Start of Block
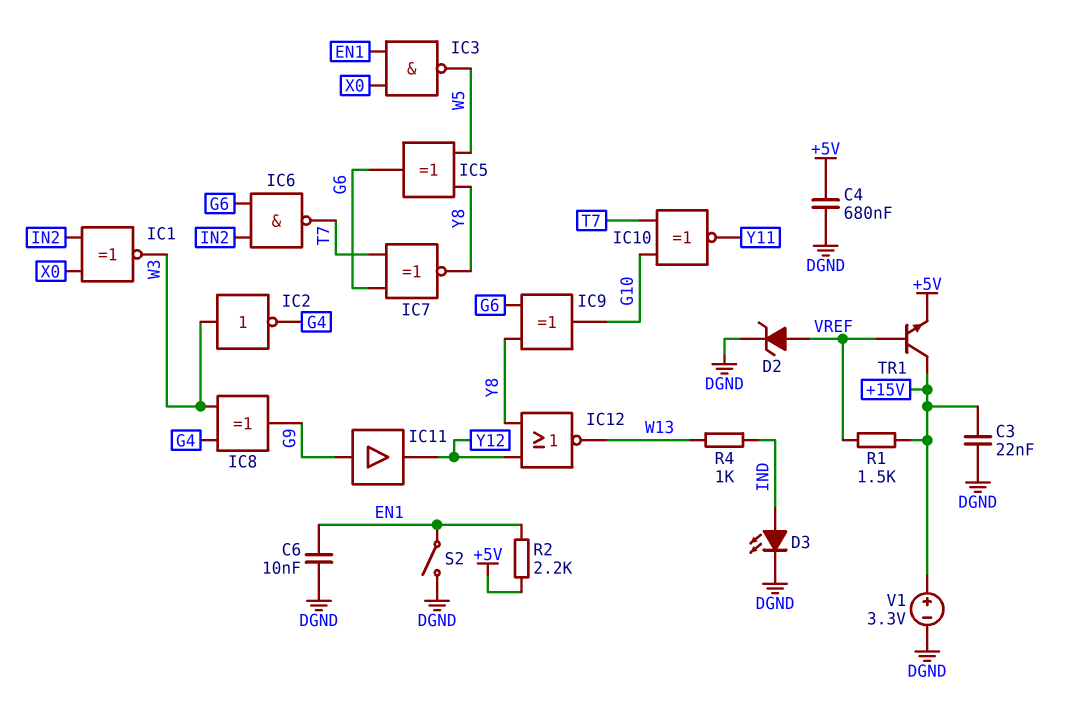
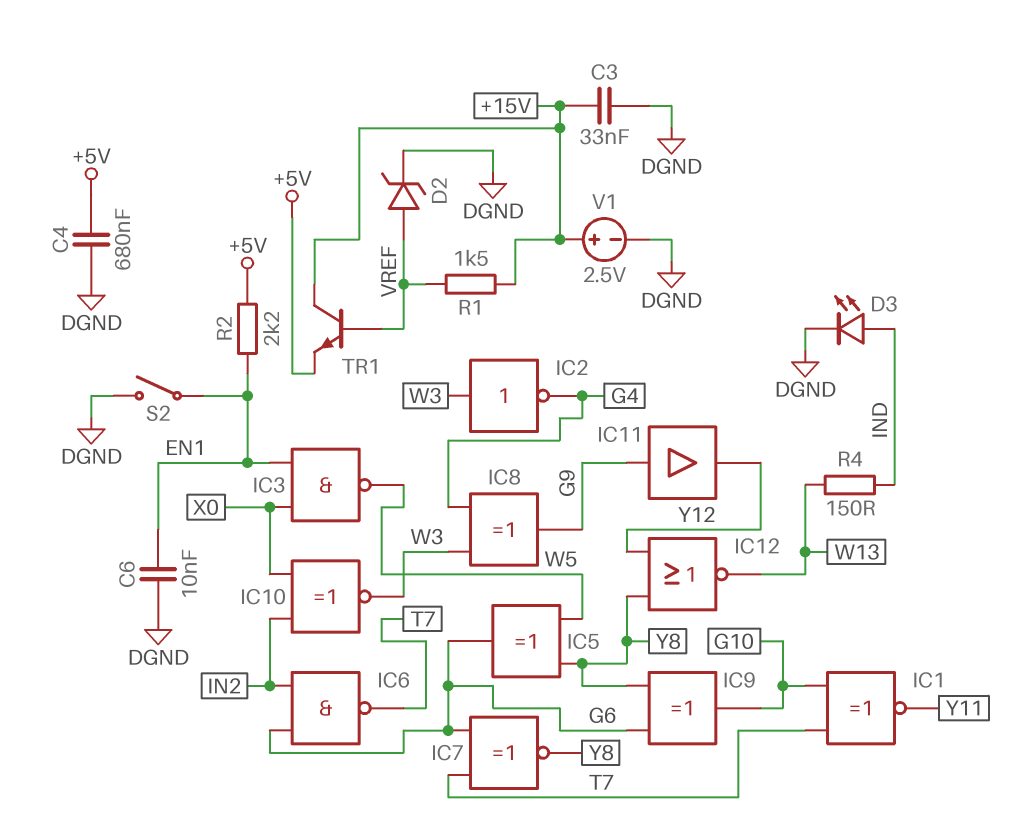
C3: 22nF (+15V, DGND) -> 33nF (+15V, DGND)
IC1: XNOR (in IN2, in X0, out W3) -> XNOR (in G10, in T7, out Y11)
IC10: XNOR (in G10, in T7, out Y11) -> XNOR (in IN2, in X0, out W3)
R4: 1k (IND, W13) -> 150 (IND, W13)
V1: 3.3V (plus +15V, minus DGND) -> 2.5V (plus +15V, minus DGND)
End of Block
Among the lines of the preceding data, which ones hold the word "XNOR"? List them.

**Answer section:**
IC1: XNOR (in IN2, in X0, out W3) -> XNOR (in G10, in T7, out Y11)
IC10: XNOR (in G10, in T7, out Y11) -> XNOR (in IN2, in X0, out W3)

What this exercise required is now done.